Task directions: Without the pictures, copy all of the data exactly.

Input data:
▬▬▬▬▬▬

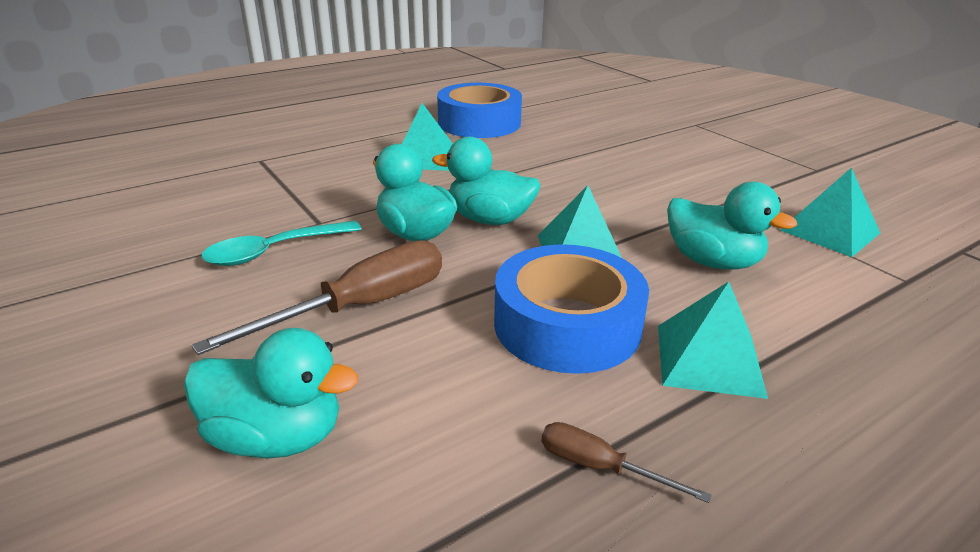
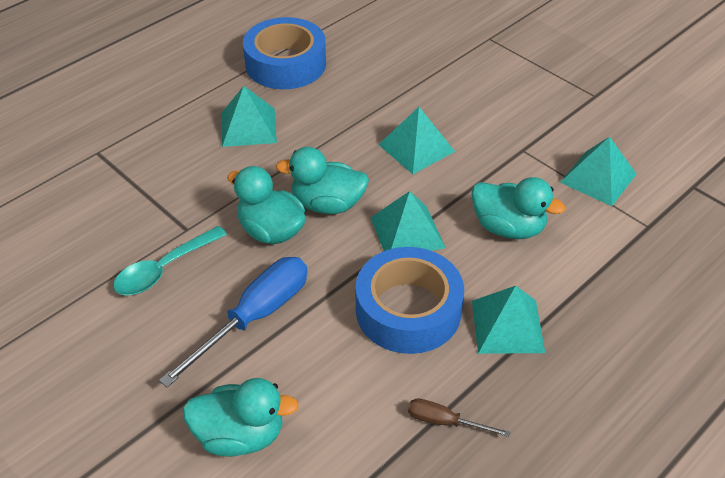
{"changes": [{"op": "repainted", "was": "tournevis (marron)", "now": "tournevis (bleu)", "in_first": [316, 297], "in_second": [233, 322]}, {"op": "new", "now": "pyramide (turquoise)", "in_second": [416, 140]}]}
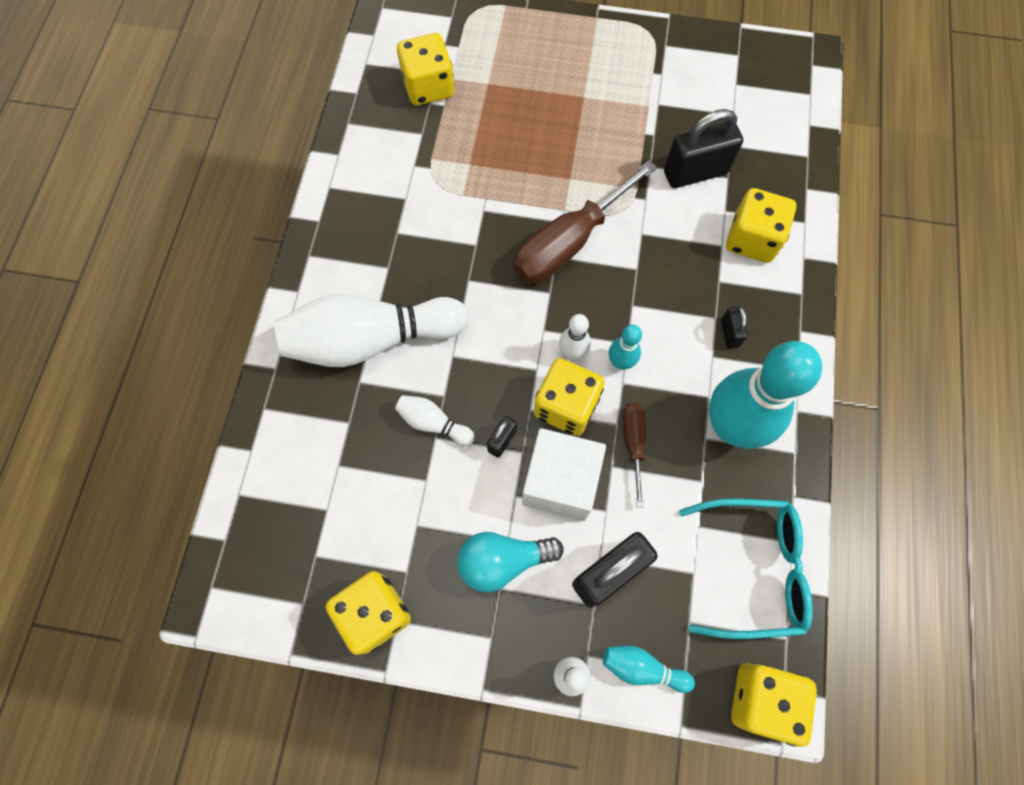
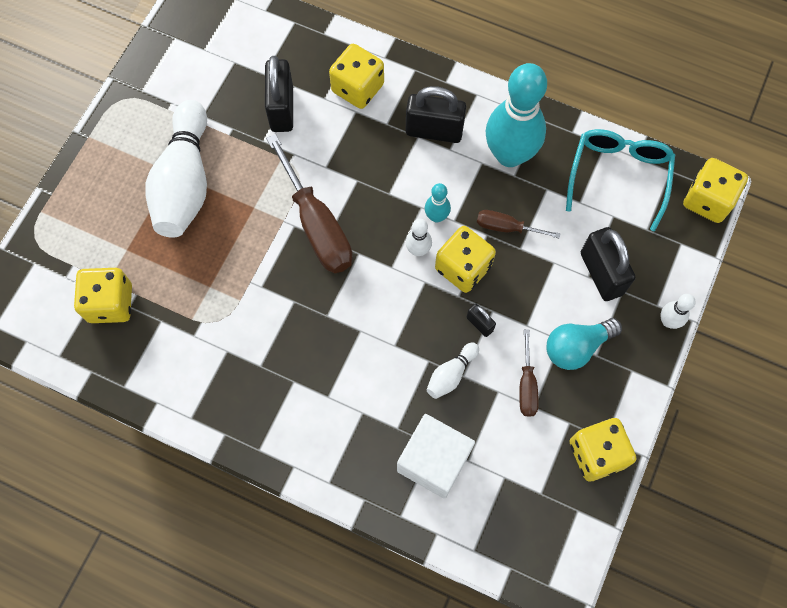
{"changes": [{"op": "shifted", "was": "quille (blanc)", "in_first": [371, 330], "in_second": [176, 169]}, {"op": "scaled", "was": "cadenas (noir)", "in_first": [734, 327], "in_second": [436, 114], "ratio": 2.04}, {"op": "shifted", "was": "cube (blanc)", "in_first": [564, 474], "in_second": [436, 456]}, {"op": "rotated", "was": "ampoule (turquoise)", "in_first": [510, 562], "in_second": [584, 344], "clockwise": 60}, {"op": "gone", "was": "quille (turquoise)", "in_first": [649, 669]}, {"op": "new", "now": "tournevis (marron)", "in_second": [529, 373]}]}
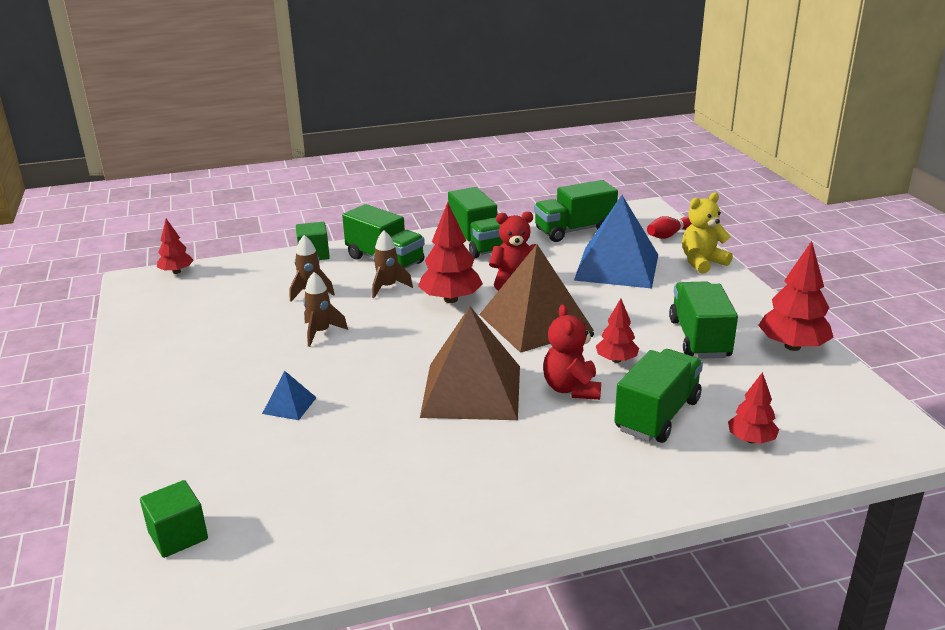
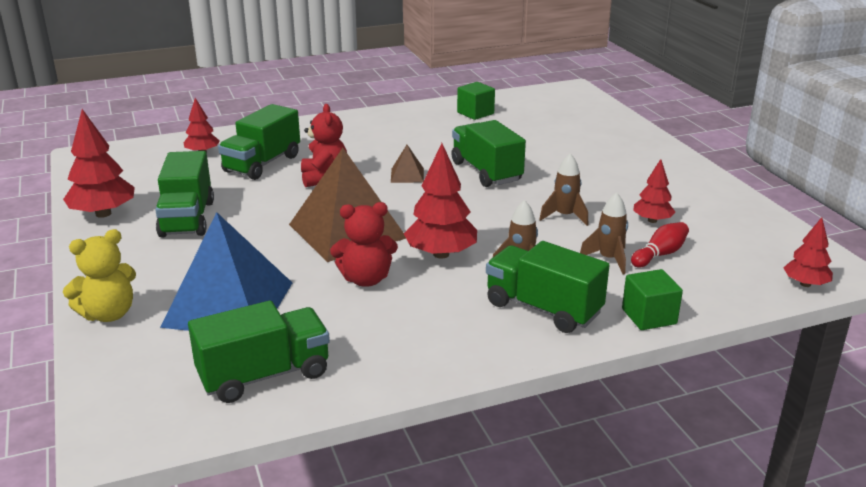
{"changes": [{"op": "shifted", "was": "camion (vert)", "in_first": [475, 222], "in_second": [488, 153]}, {"op": "shifted", "was": "quille (rouge)", "in_first": [669, 227], "in_second": [660, 244]}, {"op": "shifted", "was": "arbre (rouge)", "in_first": [617, 331], "in_second": [654, 191]}, {"op": "scaled", "was": "pyramide (marron)", "in_first": [470, 363], "in_second": [407, 164], "ratio": 0.42}, {"op": "gone", "was": "pyramide (bleu)", "in_first": [289, 395]}, {"op": "shifted", "was": "cube (vert)", "in_first": [174, 519], "in_second": [476, 101]}]}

▬▬▬▬▬▬

Task result:
{"changes": [{"op": "repainted", "was": "tournevis (marron)", "now": "tournevis (bleu)", "in_first": [316, 297], "in_second": [233, 322]}, {"op": "new", "now": "pyramide (turquoise)", "in_second": [416, 140]}]}
{"changes": [{"op": "shifted", "was": "quille (blanc)", "in_first": [371, 330], "in_second": [176, 169]}, {"op": "scaled", "was": "cadenas (noir)", "in_first": [734, 327], "in_second": [436, 114], "ratio": 2.04}, {"op": "shifted", "was": "cube (blanc)", "in_first": [564, 474], "in_second": [436, 456]}, {"op": "rotated", "was": "ampoule (turquoise)", "in_first": [510, 562], "in_second": [584, 344], "clockwise": 60}, {"op": "gone", "was": "quille (turquoise)", "in_first": [649, 669]}, {"op": "new", "now": "tournevis (marron)", "in_second": [529, 373]}]}
{"changes": [{"op": "shifted", "was": "camion (vert)", "in_first": [475, 222], "in_second": [488, 153]}, {"op": "shifted", "was": "quille (rouge)", "in_first": [669, 227], "in_second": [660, 244]}, {"op": "shifted", "was": "arbre (rouge)", "in_first": [617, 331], "in_second": [654, 191]}, {"op": "scaled", "was": "pyramide (marron)", "in_first": [470, 363], "in_second": [407, 164], "ratio": 0.42}, {"op": "gone", "was": "pyramide (bleu)", "in_first": [289, 395]}, {"op": "shifted", "was": "cube (vert)", "in_first": [174, 519], "in_second": [476, 101]}]}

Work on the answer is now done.